• _YOUR OBJECTIVE_
Repeat the entries below, swapping every "midpoint" for "center point" and leaving everything else the same.

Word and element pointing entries
+===+
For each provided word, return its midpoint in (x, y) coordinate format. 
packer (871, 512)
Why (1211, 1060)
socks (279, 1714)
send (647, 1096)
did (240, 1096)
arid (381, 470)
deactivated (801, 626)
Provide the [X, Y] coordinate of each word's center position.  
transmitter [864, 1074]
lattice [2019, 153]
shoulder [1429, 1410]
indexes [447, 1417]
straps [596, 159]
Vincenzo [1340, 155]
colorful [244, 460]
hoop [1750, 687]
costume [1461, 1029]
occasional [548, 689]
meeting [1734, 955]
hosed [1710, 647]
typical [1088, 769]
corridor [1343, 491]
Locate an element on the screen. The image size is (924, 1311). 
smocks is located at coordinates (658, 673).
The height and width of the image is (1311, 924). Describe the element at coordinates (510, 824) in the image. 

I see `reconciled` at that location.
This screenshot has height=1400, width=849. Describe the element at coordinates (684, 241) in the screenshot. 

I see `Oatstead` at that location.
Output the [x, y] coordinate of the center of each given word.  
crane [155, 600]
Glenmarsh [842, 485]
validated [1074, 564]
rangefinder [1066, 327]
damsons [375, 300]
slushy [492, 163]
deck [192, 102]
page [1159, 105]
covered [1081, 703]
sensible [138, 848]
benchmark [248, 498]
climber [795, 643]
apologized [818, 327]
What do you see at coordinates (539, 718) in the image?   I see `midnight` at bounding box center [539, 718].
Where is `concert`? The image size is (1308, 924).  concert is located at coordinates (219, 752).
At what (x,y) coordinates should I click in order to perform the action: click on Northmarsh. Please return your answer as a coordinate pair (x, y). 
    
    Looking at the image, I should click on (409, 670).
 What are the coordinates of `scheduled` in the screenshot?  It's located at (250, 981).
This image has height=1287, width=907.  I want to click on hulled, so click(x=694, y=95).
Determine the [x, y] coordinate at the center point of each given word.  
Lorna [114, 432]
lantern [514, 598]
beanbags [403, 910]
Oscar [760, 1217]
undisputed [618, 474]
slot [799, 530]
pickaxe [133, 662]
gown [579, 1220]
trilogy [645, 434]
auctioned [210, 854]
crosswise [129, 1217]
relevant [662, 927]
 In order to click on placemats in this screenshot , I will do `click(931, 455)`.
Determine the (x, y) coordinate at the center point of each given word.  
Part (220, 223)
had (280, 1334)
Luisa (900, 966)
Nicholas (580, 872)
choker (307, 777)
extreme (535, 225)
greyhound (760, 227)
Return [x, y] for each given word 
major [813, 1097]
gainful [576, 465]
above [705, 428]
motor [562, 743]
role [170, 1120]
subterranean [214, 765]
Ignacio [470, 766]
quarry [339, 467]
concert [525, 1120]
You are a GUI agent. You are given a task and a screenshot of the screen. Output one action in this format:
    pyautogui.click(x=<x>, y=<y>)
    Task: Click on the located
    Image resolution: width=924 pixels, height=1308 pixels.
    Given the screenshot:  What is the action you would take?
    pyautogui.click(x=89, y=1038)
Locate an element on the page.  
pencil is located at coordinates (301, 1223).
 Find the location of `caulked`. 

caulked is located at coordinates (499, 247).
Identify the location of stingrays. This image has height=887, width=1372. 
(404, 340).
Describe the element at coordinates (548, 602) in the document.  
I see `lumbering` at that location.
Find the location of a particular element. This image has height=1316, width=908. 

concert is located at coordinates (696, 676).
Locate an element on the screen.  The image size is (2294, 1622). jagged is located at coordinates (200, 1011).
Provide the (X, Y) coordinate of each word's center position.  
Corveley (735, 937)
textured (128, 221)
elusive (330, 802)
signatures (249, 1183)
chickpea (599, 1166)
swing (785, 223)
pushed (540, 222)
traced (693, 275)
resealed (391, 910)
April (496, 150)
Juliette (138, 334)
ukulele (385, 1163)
+===+
• _OUTPUT OF THE EXERCISE_
For each provided word, return its center point in (x, y) coordinate format. 
packer (871, 512)
Why (1211, 1060)
socks (279, 1714)
send (647, 1096)
did (240, 1096)
arid (381, 470)
deactivated (801, 626)
Provide the [X, Y] coordinate of each word's center position.  
transmitter [864, 1074]
lattice [2019, 153]
shoulder [1429, 1410]
indexes [447, 1417]
straps [596, 159]
Vincenzo [1340, 155]
colorful [244, 460]
hoop [1750, 687]
costume [1461, 1029]
occasional [548, 689]
meeting [1734, 955]
hosed [1710, 647]
typical [1088, 769]
corridor [1343, 491]
Locate an element on the screen. The image size is (924, 1311). 
smocks is located at coordinates (658, 673).
The height and width of the image is (1311, 924). Describe the element at coordinates (510, 824) in the image. 

I see `reconciled` at that location.
This screenshot has height=1400, width=849. Describe the element at coordinates (684, 241) in the screenshot. 

I see `Oatstead` at that location.
Output the [x, y] coordinate of the center of each given word.  
crane [155, 600]
Glenmarsh [842, 485]
validated [1074, 564]
rangefinder [1066, 327]
damsons [375, 300]
slushy [492, 163]
deck [192, 102]
page [1159, 105]
covered [1081, 703]
sensible [138, 848]
benchmark [248, 498]
climber [795, 643]
apologized [818, 327]
What do you see at coordinates (539, 718) in the image?   I see `midnight` at bounding box center [539, 718].
Where is `concert`? The image size is (1308, 924).  concert is located at coordinates (219, 752).
At what (x,y) coordinates should I click in order to perform the action: click on Northmarsh. Please return your answer as a coordinate pair (x, y). 
    
    Looking at the image, I should click on (409, 670).
 What are the coordinates of `scheduled` in the screenshot?  It's located at (250, 981).
This image has height=1287, width=907.  I want to click on hulled, so click(x=694, y=95).
Determine the [x, y] coordinate at the center point of each given word.  
Lorna [114, 432]
lantern [514, 598]
beanbags [403, 910]
Oscar [760, 1217]
undisputed [618, 474]
slot [799, 530]
pickaxe [133, 662]
gown [579, 1220]
trilogy [645, 434]
auctioned [210, 854]
crosswise [129, 1217]
relevant [662, 927]
 In order to click on placemats in this screenshot , I will do `click(931, 455)`.
Determine the (x, y) coordinate at the center point of each given word.  
Part (220, 223)
had (280, 1334)
Luisa (900, 966)
Nicholas (580, 872)
choker (307, 777)
extreme (535, 225)
greyhound (760, 227)
Return [x, y] for each given word 
major [813, 1097]
gainful [576, 465]
above [705, 428]
motor [562, 743]
role [170, 1120]
subterranean [214, 765]
Ignacio [470, 766]
quarry [339, 467]
concert [525, 1120]
You are a GUI agent. You are given a task and a screenshot of the screen. Output one action in this format:
    pyautogui.click(x=<x>, y=<y>)
    Task: Click on the located
    Image resolution: width=924 pixels, height=1308 pixels.
    Given the screenshot:  What is the action you would take?
    pyautogui.click(x=89, y=1038)
Locate an element on the page.  
pencil is located at coordinates (301, 1223).
 Find the location of `caulked`. 

caulked is located at coordinates (499, 247).
Identify the location of stingrays. This image has height=887, width=1372. 
(404, 340).
Describe the element at coordinates (548, 602) in the document.  
I see `lumbering` at that location.
Find the location of a particular element. This image has height=1316, width=908. 

concert is located at coordinates (696, 676).
Locate an element on the screen.  The image size is (2294, 1622). jagged is located at coordinates (200, 1011).
Provide the (X, Y) coordinate of each word's center position.  
Corveley (735, 937)
textured (128, 221)
elusive (330, 802)
signatures (249, 1183)
chickpea (599, 1166)
swing (785, 223)
pushed (540, 222)
traced (693, 275)
resealed (391, 910)
April (496, 150)
Juliette (138, 334)
ukulele (385, 1163)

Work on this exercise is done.